◆ Aim of the exercise
The response should consist of every line below, restated exactly, with no pictures.

******

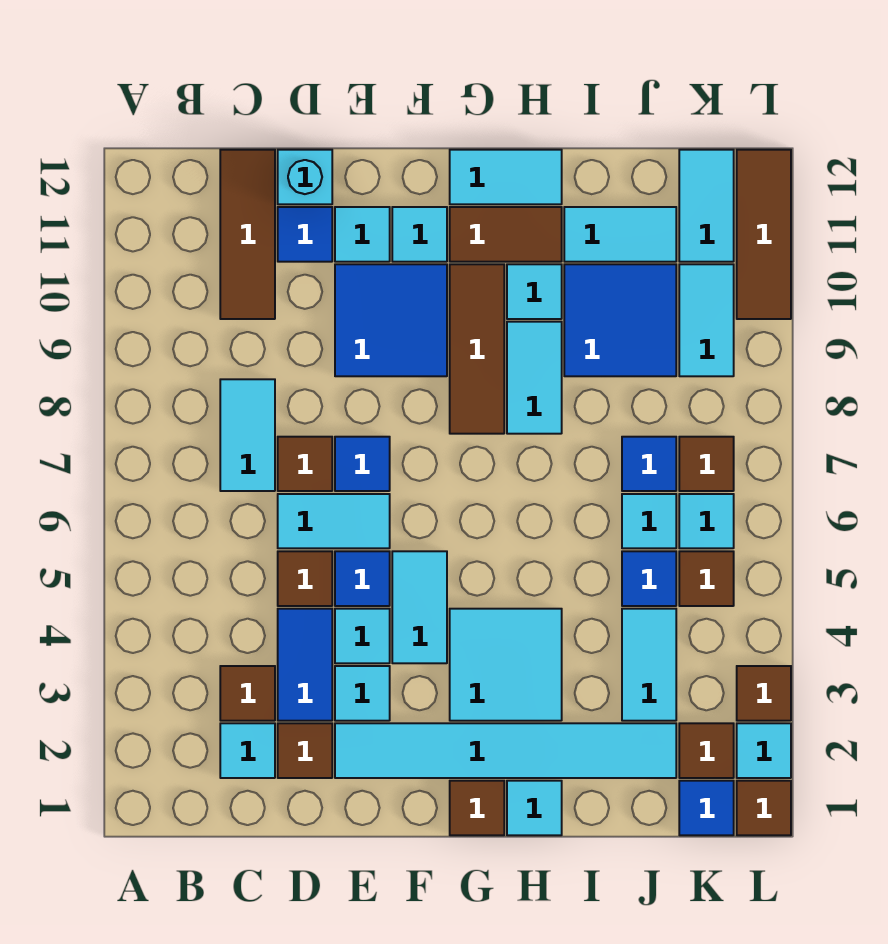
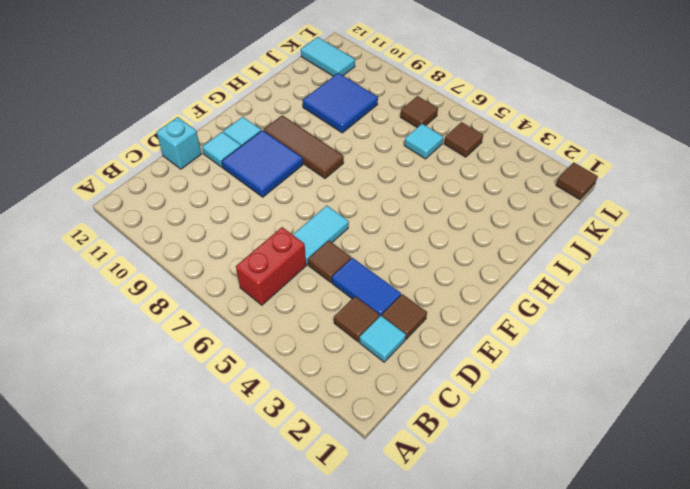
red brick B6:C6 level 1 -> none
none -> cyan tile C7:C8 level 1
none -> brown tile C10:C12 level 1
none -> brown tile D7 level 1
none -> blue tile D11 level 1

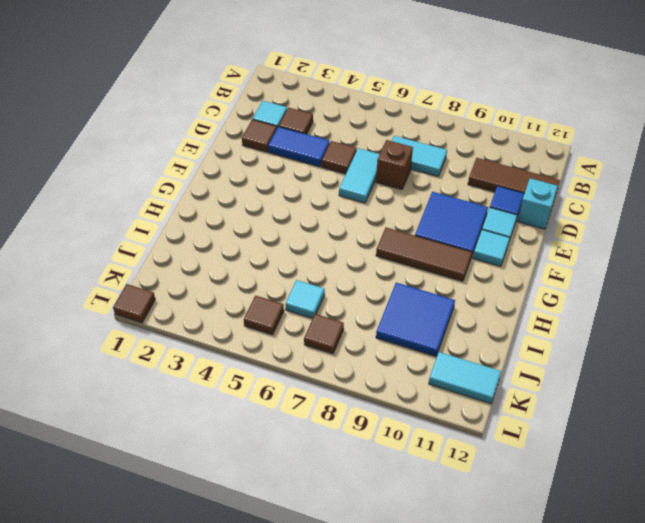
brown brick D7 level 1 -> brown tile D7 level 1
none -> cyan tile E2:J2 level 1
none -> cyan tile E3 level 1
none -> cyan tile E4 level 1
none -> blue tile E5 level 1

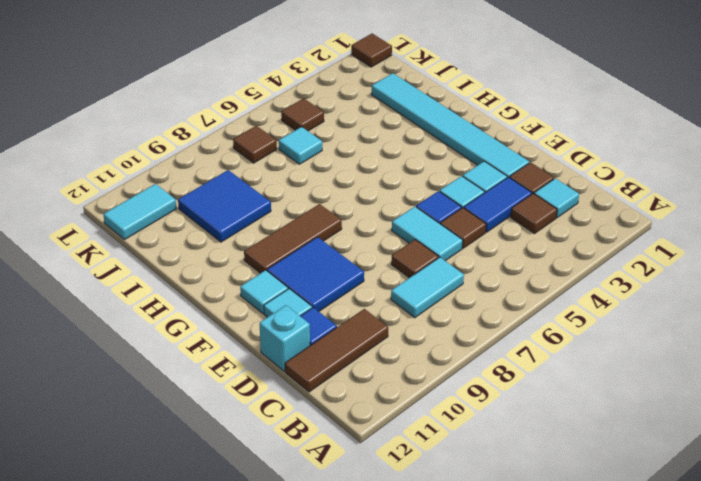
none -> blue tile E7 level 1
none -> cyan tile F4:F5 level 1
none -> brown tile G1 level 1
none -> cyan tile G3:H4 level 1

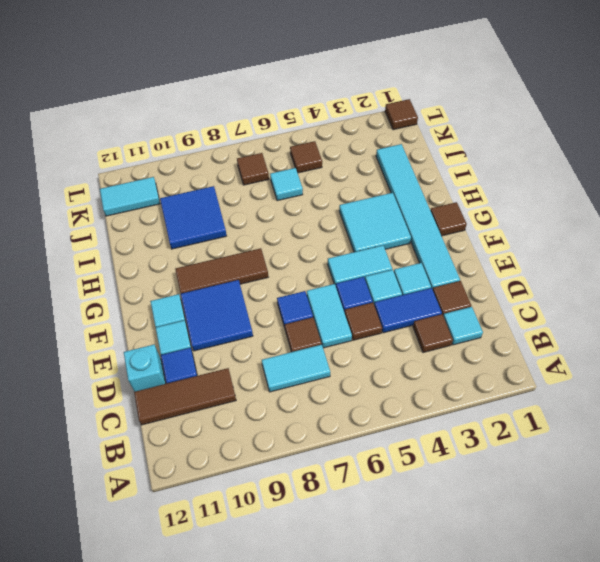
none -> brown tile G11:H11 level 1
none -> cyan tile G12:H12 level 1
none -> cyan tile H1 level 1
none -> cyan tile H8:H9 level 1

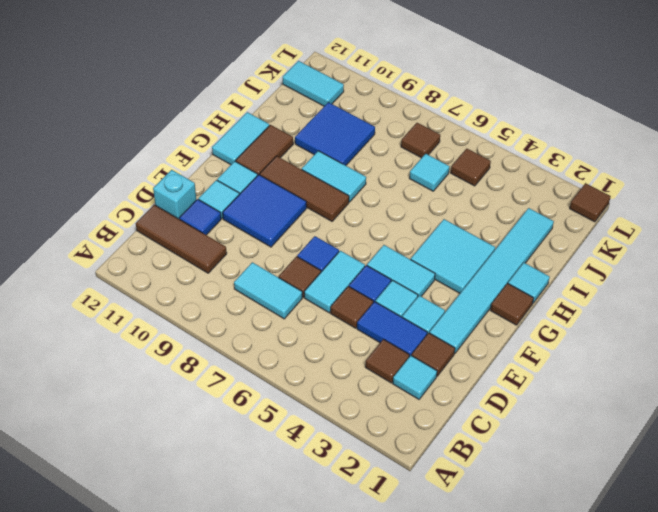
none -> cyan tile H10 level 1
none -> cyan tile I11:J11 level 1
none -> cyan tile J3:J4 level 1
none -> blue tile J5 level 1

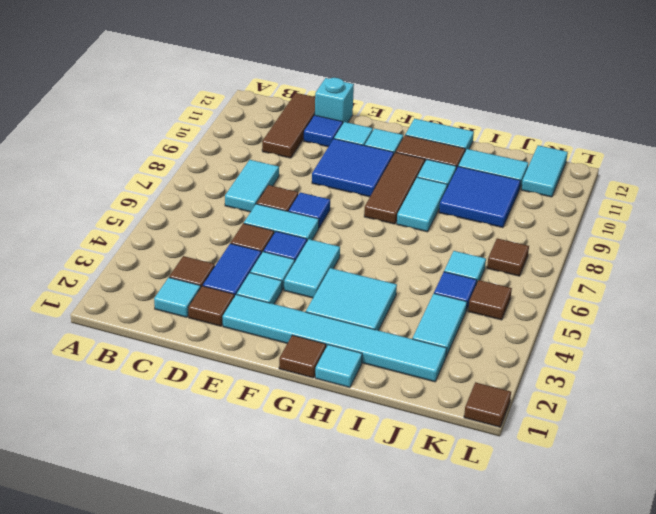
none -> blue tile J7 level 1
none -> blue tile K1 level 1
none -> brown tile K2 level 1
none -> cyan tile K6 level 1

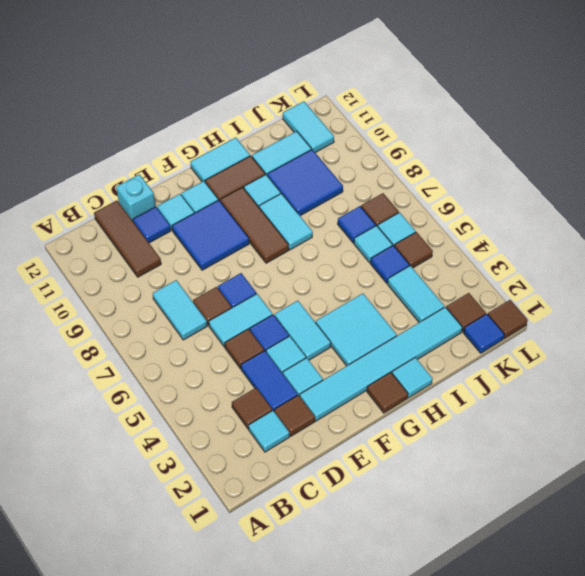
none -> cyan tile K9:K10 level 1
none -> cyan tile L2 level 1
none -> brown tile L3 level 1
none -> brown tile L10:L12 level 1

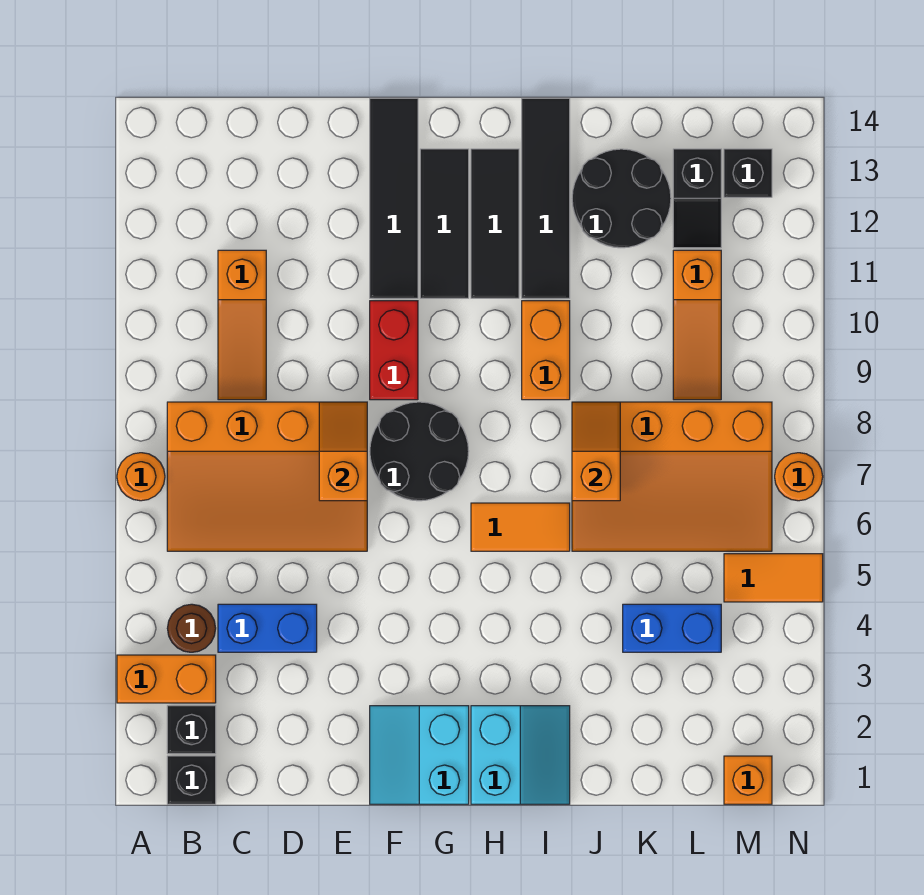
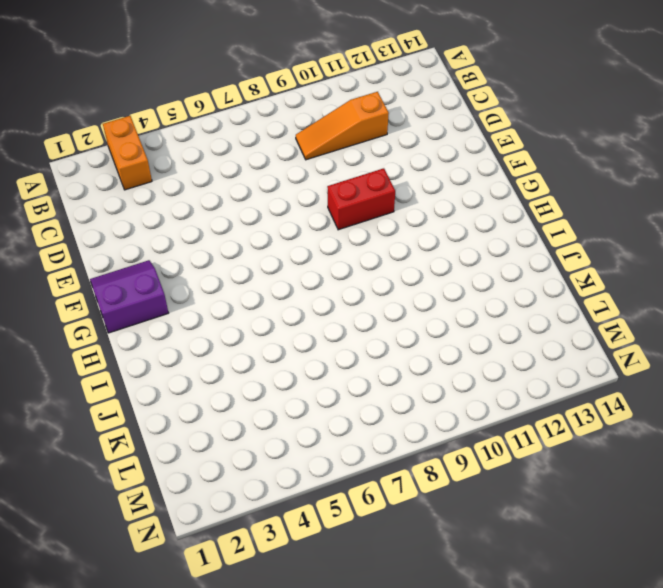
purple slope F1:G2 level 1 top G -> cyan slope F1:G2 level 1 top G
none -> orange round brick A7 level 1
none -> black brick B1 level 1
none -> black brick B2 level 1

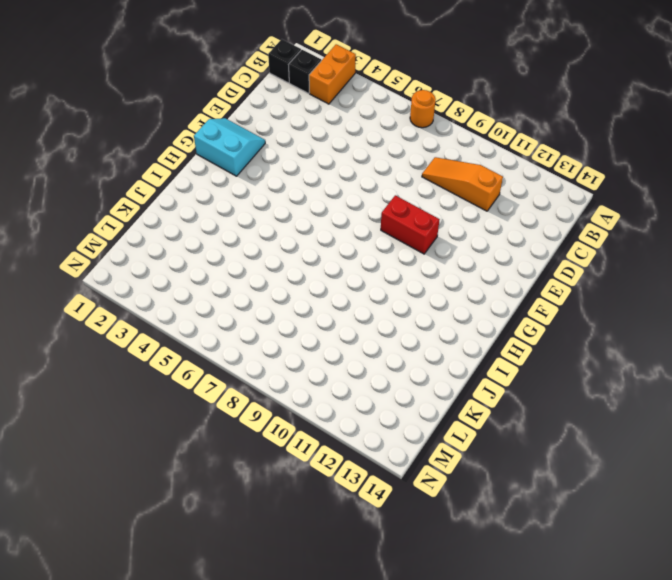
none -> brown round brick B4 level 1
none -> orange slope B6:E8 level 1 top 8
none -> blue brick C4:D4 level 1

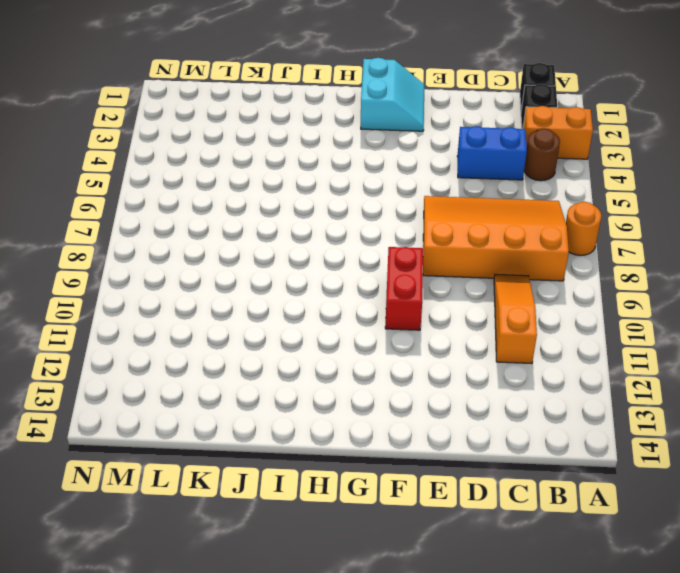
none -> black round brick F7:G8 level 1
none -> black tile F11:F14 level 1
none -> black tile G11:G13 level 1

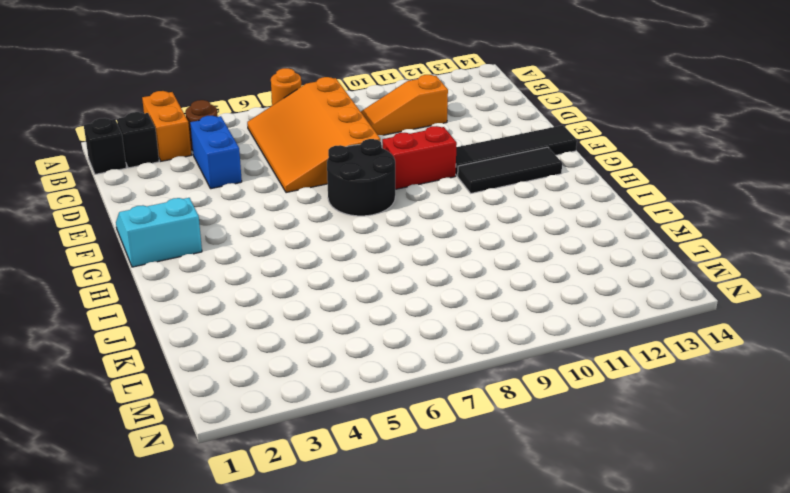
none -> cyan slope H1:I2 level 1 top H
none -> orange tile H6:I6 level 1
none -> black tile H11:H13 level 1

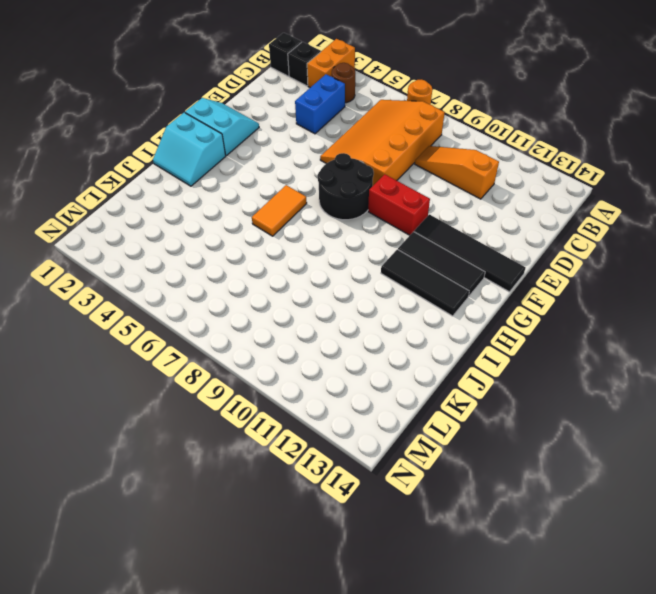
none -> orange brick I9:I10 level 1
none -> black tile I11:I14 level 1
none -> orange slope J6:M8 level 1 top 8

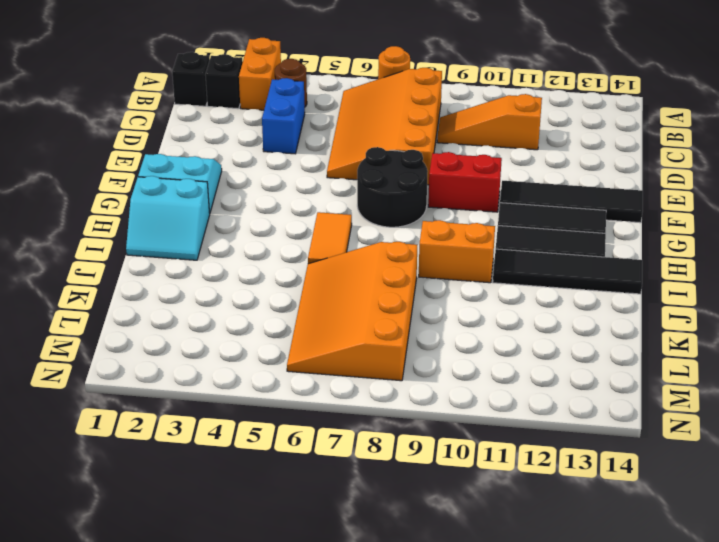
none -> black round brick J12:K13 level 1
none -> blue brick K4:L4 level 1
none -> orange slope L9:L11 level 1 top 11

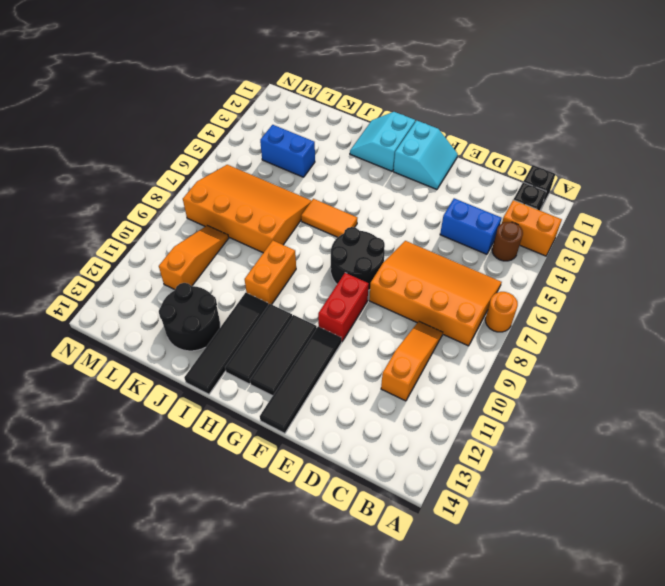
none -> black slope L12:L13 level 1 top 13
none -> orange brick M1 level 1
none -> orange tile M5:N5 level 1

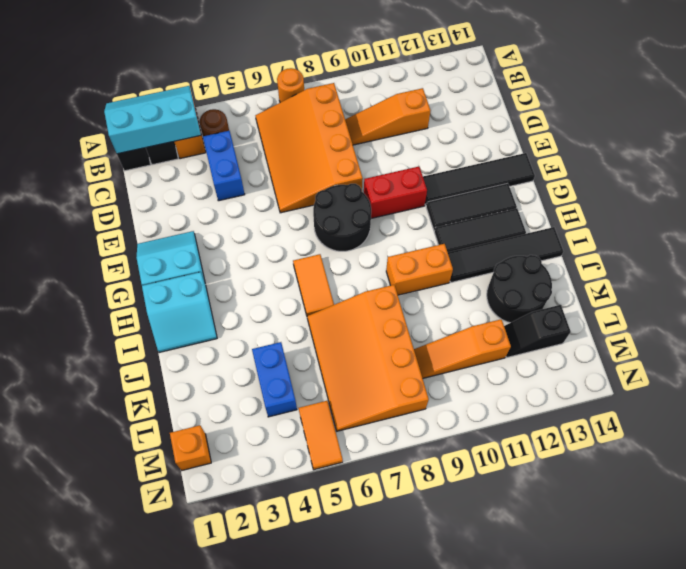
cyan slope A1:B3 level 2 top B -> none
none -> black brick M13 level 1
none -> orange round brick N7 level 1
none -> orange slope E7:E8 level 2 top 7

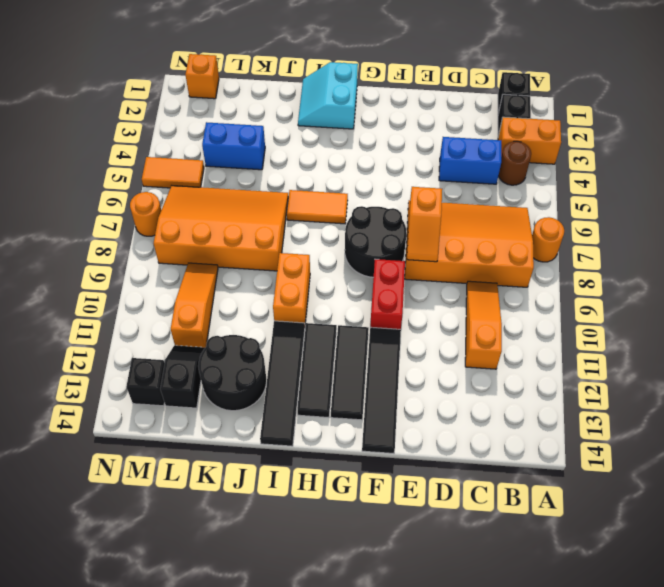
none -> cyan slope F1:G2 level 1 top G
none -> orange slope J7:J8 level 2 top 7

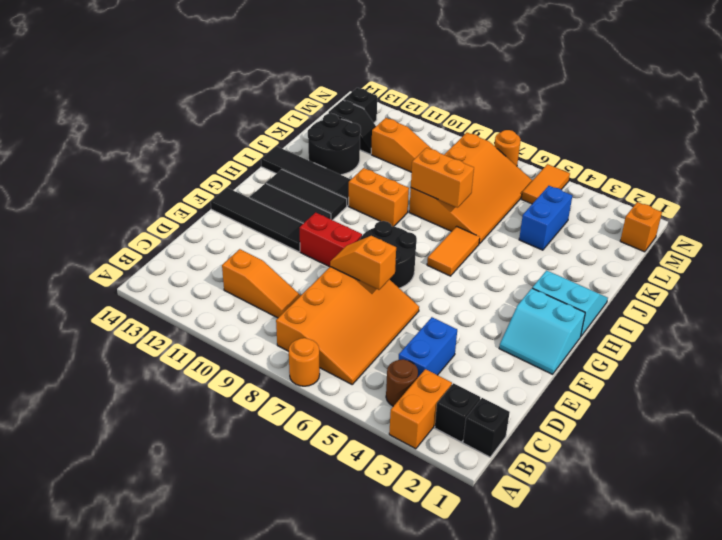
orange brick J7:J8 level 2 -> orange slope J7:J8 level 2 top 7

******

◆ Exercise solution
red brick B6:C6 level 1 -> none
none -> cyan tile C7:C8 level 1
none -> brown tile C10:C12 level 1
none -> brown tile D7 level 1
none -> blue tile D11 level 1

brown brick D7 level 1 -> brown tile D7 level 1
none -> cyan tile E2:J2 level 1
none -> cyan tile E3 level 1
none -> cyan tile E4 level 1
none -> blue tile E5 level 1

none -> blue tile E7 level 1
none -> cyan tile F4:F5 level 1
none -> brown tile G1 level 1
none -> cyan tile G3:H4 level 1

none -> brown tile G11:H11 level 1
none -> cyan tile G12:H12 level 1
none -> cyan tile H1 level 1
none -> cyan tile H8:H9 level 1

none -> cyan tile H10 level 1
none -> cyan tile I11:J11 level 1
none -> cyan tile J3:J4 level 1
none -> blue tile J5 level 1

none -> blue tile J7 level 1
none -> blue tile K1 level 1
none -> brown tile K2 level 1
none -> cyan tile K6 level 1

none -> cyan tile K9:K10 level 1
none -> cyan tile L2 level 1
none -> brown tile L3 level 1
none -> brown tile L10:L12 level 1

purple slope F1:G2 level 1 top G -> cyan slope F1:G2 level 1 top G
none -> orange round brick A7 level 1
none -> black brick B1 level 1
none -> black brick B2 level 1

none -> brown round brick B4 level 1
none -> orange slope B6:E8 level 1 top 8
none -> blue brick C4:D4 level 1

none -> black round brick F7:G8 level 1
none -> black tile F11:F14 level 1
none -> black tile G11:G13 level 1

none -> cyan slope H1:I2 level 1 top H
none -> orange tile H6:I6 level 1
none -> black tile H11:H13 level 1

none -> orange brick I9:I10 level 1
none -> black tile I11:I14 level 1
none -> orange slope J6:M8 level 1 top 8

none -> black round brick J12:K13 level 1
none -> blue brick K4:L4 level 1
none -> orange slope L9:L11 level 1 top 11

none -> black slope L12:L13 level 1 top 13
none -> orange brick M1 level 1
none -> orange tile M5:N5 level 1

cyan slope A1:B3 level 2 top B -> none
none -> black brick M13 level 1
none -> orange round brick N7 level 1
none -> orange slope E7:E8 level 2 top 7

none -> cyan slope F1:G2 level 1 top G
none -> orange slope J7:J8 level 2 top 7

orange brick J7:J8 level 2 -> orange slope J7:J8 level 2 top 7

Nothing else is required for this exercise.